__Work required__.
Which lines in the records below contain the word "brown"? Report each of them.

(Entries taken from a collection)

-*-

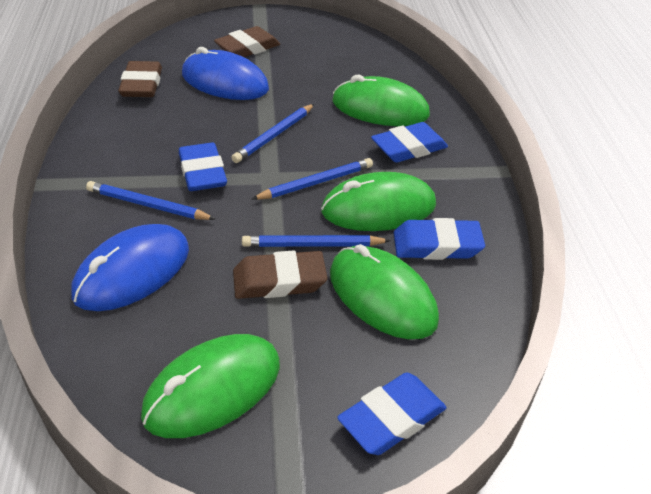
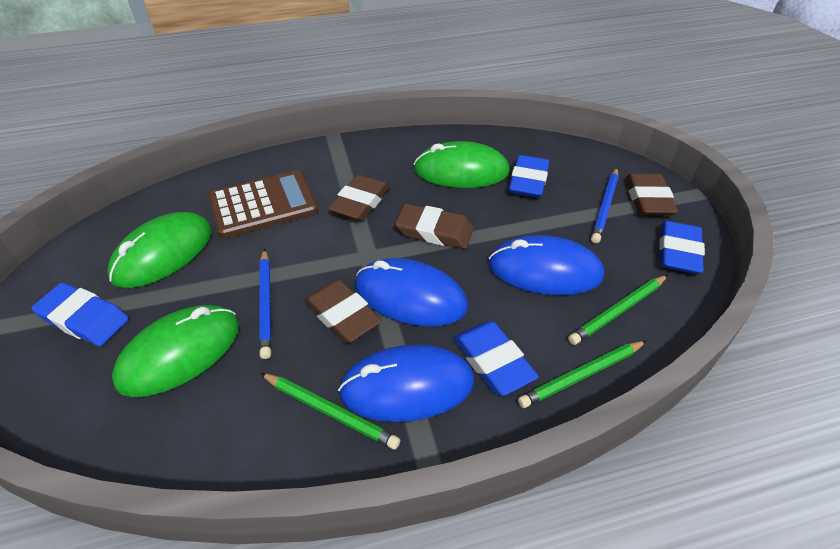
blue mouse: 2 -> 3
blue pencil: 4 -> 2
brown calculator: 0 -> 1
brown eraser: 3 -> 4
green mouse: 4 -> 3
green pencil: 0 -> 3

-*-

__Response box__.
brown calculator: 0 -> 1
brown eraser: 3 -> 4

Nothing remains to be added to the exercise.